WRITTEN EXERCISE: Please pull every line about a shape moving or turning from all of the entries below, keeping each one word for word and in the same order. Leave the pictures out of your answer.

EXTRACTED MATERIAL:
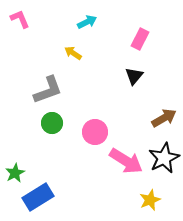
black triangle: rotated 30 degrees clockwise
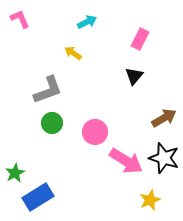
black star: rotated 28 degrees counterclockwise
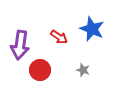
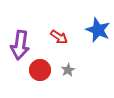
blue star: moved 6 px right, 1 px down
gray star: moved 15 px left; rotated 24 degrees clockwise
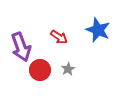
purple arrow: moved 1 px right, 2 px down; rotated 28 degrees counterclockwise
gray star: moved 1 px up
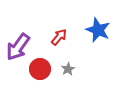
red arrow: rotated 84 degrees counterclockwise
purple arrow: moved 3 px left; rotated 56 degrees clockwise
red circle: moved 1 px up
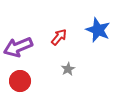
purple arrow: rotated 32 degrees clockwise
red circle: moved 20 px left, 12 px down
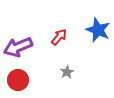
gray star: moved 1 px left, 3 px down
red circle: moved 2 px left, 1 px up
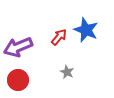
blue star: moved 12 px left
gray star: rotated 16 degrees counterclockwise
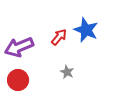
purple arrow: moved 1 px right
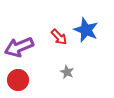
red arrow: rotated 96 degrees clockwise
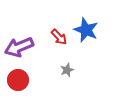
gray star: moved 2 px up; rotated 24 degrees clockwise
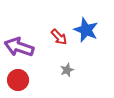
purple arrow: rotated 40 degrees clockwise
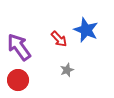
red arrow: moved 2 px down
purple arrow: rotated 36 degrees clockwise
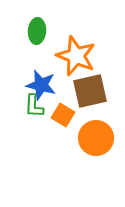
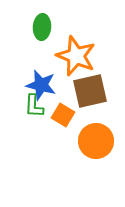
green ellipse: moved 5 px right, 4 px up
orange circle: moved 3 px down
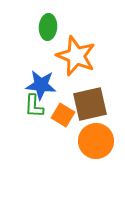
green ellipse: moved 6 px right
blue star: rotated 8 degrees counterclockwise
brown square: moved 13 px down
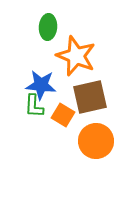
brown square: moved 7 px up
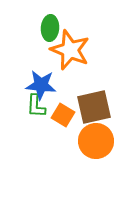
green ellipse: moved 2 px right, 1 px down
orange star: moved 6 px left, 6 px up
brown square: moved 4 px right, 10 px down
green L-shape: moved 2 px right
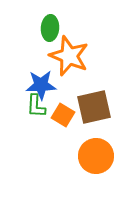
orange star: moved 1 px left, 6 px down
blue star: rotated 8 degrees counterclockwise
orange circle: moved 15 px down
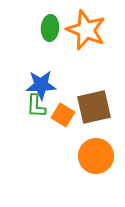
orange star: moved 17 px right, 26 px up
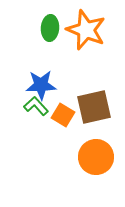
green L-shape: rotated 135 degrees clockwise
orange circle: moved 1 px down
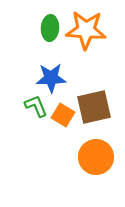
orange star: rotated 18 degrees counterclockwise
blue star: moved 10 px right, 7 px up
green L-shape: rotated 20 degrees clockwise
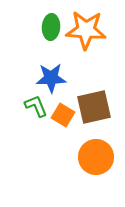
green ellipse: moved 1 px right, 1 px up
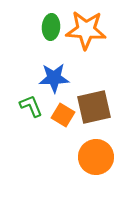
blue star: moved 3 px right
green L-shape: moved 5 px left
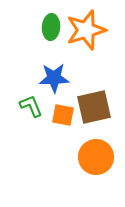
orange star: rotated 21 degrees counterclockwise
orange square: rotated 20 degrees counterclockwise
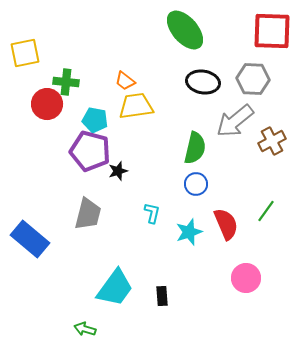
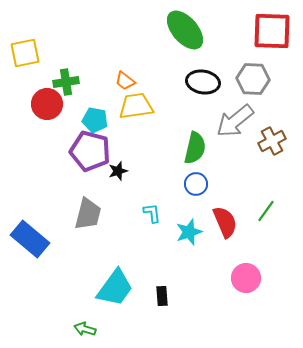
green cross: rotated 15 degrees counterclockwise
cyan L-shape: rotated 20 degrees counterclockwise
red semicircle: moved 1 px left, 2 px up
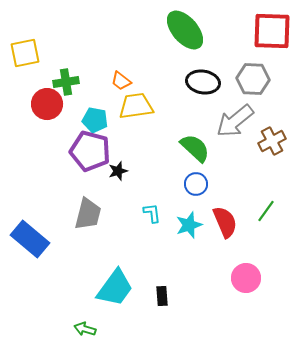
orange trapezoid: moved 4 px left
green semicircle: rotated 60 degrees counterclockwise
cyan star: moved 7 px up
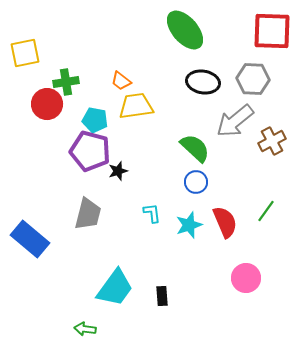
blue circle: moved 2 px up
green arrow: rotated 10 degrees counterclockwise
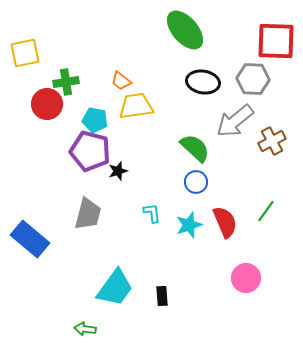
red square: moved 4 px right, 10 px down
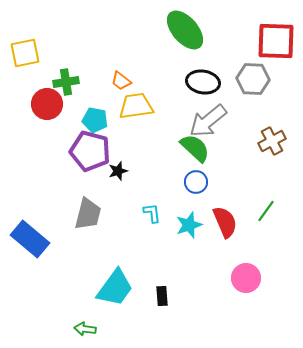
gray arrow: moved 27 px left
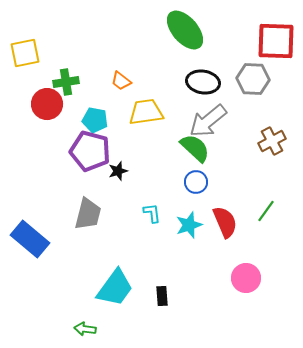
yellow trapezoid: moved 10 px right, 6 px down
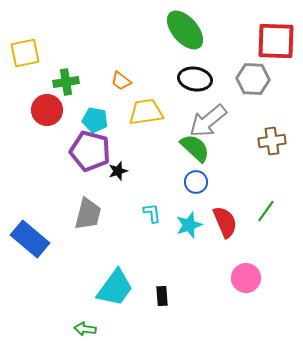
black ellipse: moved 8 px left, 3 px up
red circle: moved 6 px down
brown cross: rotated 20 degrees clockwise
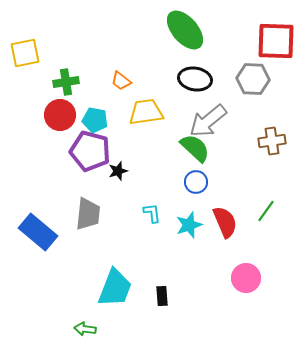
red circle: moved 13 px right, 5 px down
gray trapezoid: rotated 8 degrees counterclockwise
blue rectangle: moved 8 px right, 7 px up
cyan trapezoid: rotated 15 degrees counterclockwise
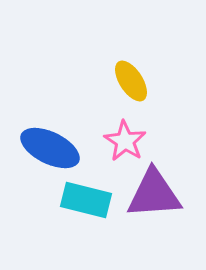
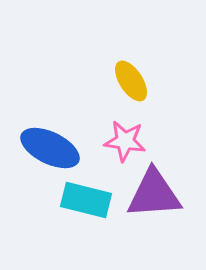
pink star: rotated 24 degrees counterclockwise
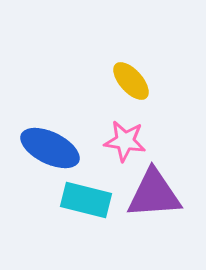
yellow ellipse: rotated 9 degrees counterclockwise
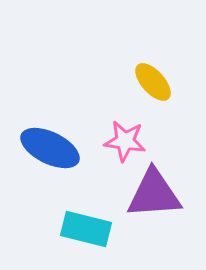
yellow ellipse: moved 22 px right, 1 px down
cyan rectangle: moved 29 px down
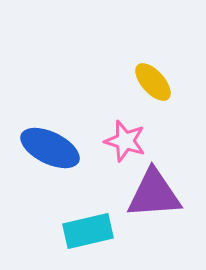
pink star: rotated 9 degrees clockwise
cyan rectangle: moved 2 px right, 2 px down; rotated 27 degrees counterclockwise
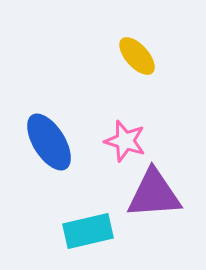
yellow ellipse: moved 16 px left, 26 px up
blue ellipse: moved 1 px left, 6 px up; rotated 32 degrees clockwise
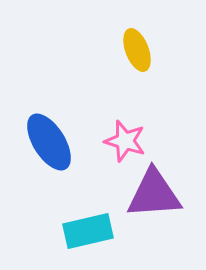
yellow ellipse: moved 6 px up; rotated 21 degrees clockwise
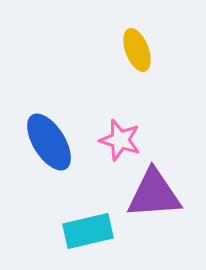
pink star: moved 5 px left, 1 px up
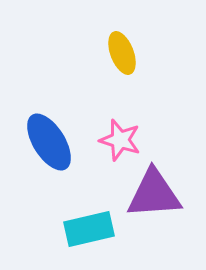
yellow ellipse: moved 15 px left, 3 px down
cyan rectangle: moved 1 px right, 2 px up
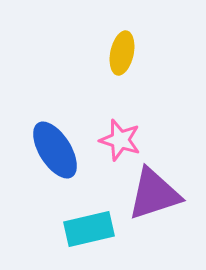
yellow ellipse: rotated 33 degrees clockwise
blue ellipse: moved 6 px right, 8 px down
purple triangle: rotated 14 degrees counterclockwise
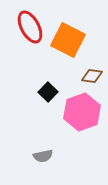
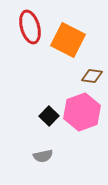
red ellipse: rotated 12 degrees clockwise
black square: moved 1 px right, 24 px down
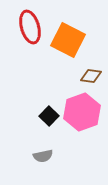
brown diamond: moved 1 px left
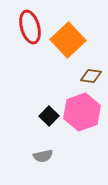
orange square: rotated 20 degrees clockwise
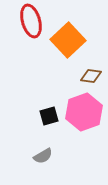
red ellipse: moved 1 px right, 6 px up
pink hexagon: moved 2 px right
black square: rotated 30 degrees clockwise
gray semicircle: rotated 18 degrees counterclockwise
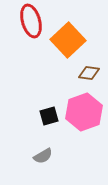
brown diamond: moved 2 px left, 3 px up
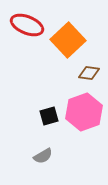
red ellipse: moved 4 px left, 4 px down; rotated 52 degrees counterclockwise
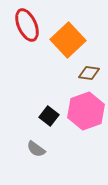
red ellipse: rotated 44 degrees clockwise
pink hexagon: moved 2 px right, 1 px up
black square: rotated 36 degrees counterclockwise
gray semicircle: moved 7 px left, 7 px up; rotated 66 degrees clockwise
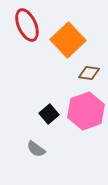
black square: moved 2 px up; rotated 12 degrees clockwise
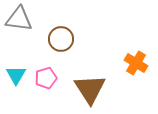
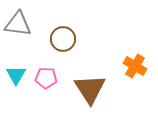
gray triangle: moved 1 px left, 5 px down
brown circle: moved 2 px right
orange cross: moved 1 px left, 3 px down
pink pentagon: rotated 20 degrees clockwise
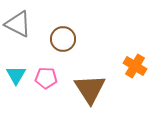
gray triangle: rotated 20 degrees clockwise
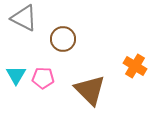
gray triangle: moved 6 px right, 6 px up
pink pentagon: moved 3 px left
brown triangle: moved 1 px down; rotated 12 degrees counterclockwise
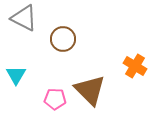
pink pentagon: moved 12 px right, 21 px down
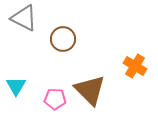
cyan triangle: moved 11 px down
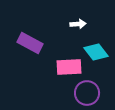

SOLUTION TO THIS TASK:
black triangle: rotated 30 degrees clockwise
black star: rotated 28 degrees counterclockwise
blue star: moved 6 px right, 1 px down
gray star: moved 15 px left; rotated 24 degrees clockwise
purple arrow: moved 1 px right, 2 px down; rotated 28 degrees counterclockwise
gray star: moved 1 px up
red arrow: rotated 84 degrees counterclockwise
purple arrow: moved 3 px left; rotated 56 degrees clockwise
red circle: moved 1 px up
purple arrow: rotated 32 degrees clockwise
red circle: moved 20 px left, 12 px down
gray star: moved 1 px left, 3 px down
red circle: moved 2 px left, 1 px up
blue star: moved 12 px left
gray star: rotated 16 degrees counterclockwise
purple arrow: moved 1 px right
red arrow: rotated 96 degrees clockwise
gray star: moved 2 px up; rotated 24 degrees clockwise
purple arrow: rotated 40 degrees clockwise
red arrow: moved 2 px down
purple arrow: rotated 36 degrees clockwise
green ellipse: moved 5 px right, 4 px up
orange circle: moved 3 px down
green ellipse: moved 6 px right
blue star: rotated 8 degrees counterclockwise
brown square: moved 13 px down
brown square: moved 7 px up
green ellipse: moved 2 px right, 1 px down
orange star: moved 6 px left, 6 px up
brown square: moved 4 px right, 10 px down
green L-shape: moved 2 px right
orange star: moved 1 px left, 6 px down
blue star: rotated 8 degrees counterclockwise
orange circle: moved 15 px down
orange star: moved 17 px right, 26 px up
green L-shape: rotated 135 degrees clockwise
orange circle: moved 1 px down
orange star: rotated 18 degrees counterclockwise
blue star: moved 10 px right, 7 px up
green L-shape: rotated 20 degrees clockwise
green ellipse: moved 1 px right, 1 px up
blue star: moved 3 px right
green L-shape: moved 5 px left
orange star: rotated 21 degrees counterclockwise
orange square: rotated 20 degrees counterclockwise
green cross: rotated 15 degrees counterclockwise
cyan L-shape: rotated 20 degrees counterclockwise
red semicircle: moved 1 px left, 2 px up
orange trapezoid: moved 4 px left
green semicircle: rotated 60 degrees counterclockwise
cyan star: moved 7 px up
blue circle: moved 2 px up
green arrow: rotated 10 degrees counterclockwise
red square: moved 4 px right, 10 px down
gray arrow: moved 27 px left
yellow trapezoid: moved 10 px right, 6 px down
black ellipse: moved 8 px left, 3 px up
red circle: moved 6 px down
brown cross: rotated 20 degrees clockwise
red circle: moved 13 px right, 5 px down
gray trapezoid: rotated 8 degrees counterclockwise
blue rectangle: moved 8 px right, 7 px up
cyan trapezoid: rotated 15 degrees counterclockwise
pink star: rotated 24 degrees counterclockwise
yellow ellipse: rotated 9 degrees counterclockwise
yellow ellipse: moved 22 px right, 1 px down
cyan rectangle: moved 29 px down
pink star: rotated 9 degrees clockwise
cyan rectangle: moved 2 px right, 2 px down; rotated 27 degrees counterclockwise
yellow ellipse: moved 16 px left, 26 px up
blue ellipse: moved 1 px left, 6 px up; rotated 32 degrees clockwise
yellow ellipse: moved 6 px up; rotated 21 degrees clockwise
pink star: moved 5 px left, 1 px up
yellow ellipse: moved 15 px left, 3 px down
cyan rectangle: moved 1 px right, 2 px up
yellow ellipse: rotated 33 degrees clockwise
blue ellipse: moved 6 px right, 8 px down
purple triangle: rotated 14 degrees counterclockwise
red ellipse: rotated 12 degrees clockwise
black square: moved 1 px right, 24 px down
brown diamond: moved 1 px left
orange square: rotated 20 degrees clockwise
red ellipse: moved 1 px right, 6 px up
pink hexagon: moved 2 px right
black square: rotated 30 degrees clockwise
gray semicircle: rotated 18 degrees counterclockwise
brown diamond: moved 2 px left, 3 px up
red ellipse: moved 4 px left, 4 px down; rotated 52 degrees counterclockwise
red ellipse: rotated 44 degrees clockwise
pink hexagon: moved 2 px right, 1 px up
black square: rotated 36 degrees counterclockwise
gray semicircle: moved 7 px left, 7 px up; rotated 66 degrees clockwise
black square: moved 2 px up; rotated 12 degrees clockwise
gray triangle: moved 1 px left, 5 px down
brown circle: moved 2 px right
orange cross: moved 1 px left, 3 px down
pink pentagon: rotated 20 degrees clockwise
gray triangle: rotated 20 degrees clockwise
gray triangle: moved 6 px right, 6 px up
pink pentagon: moved 3 px left
brown triangle: moved 1 px down; rotated 12 degrees counterclockwise
pink pentagon: moved 12 px right, 21 px down
cyan triangle: moved 11 px down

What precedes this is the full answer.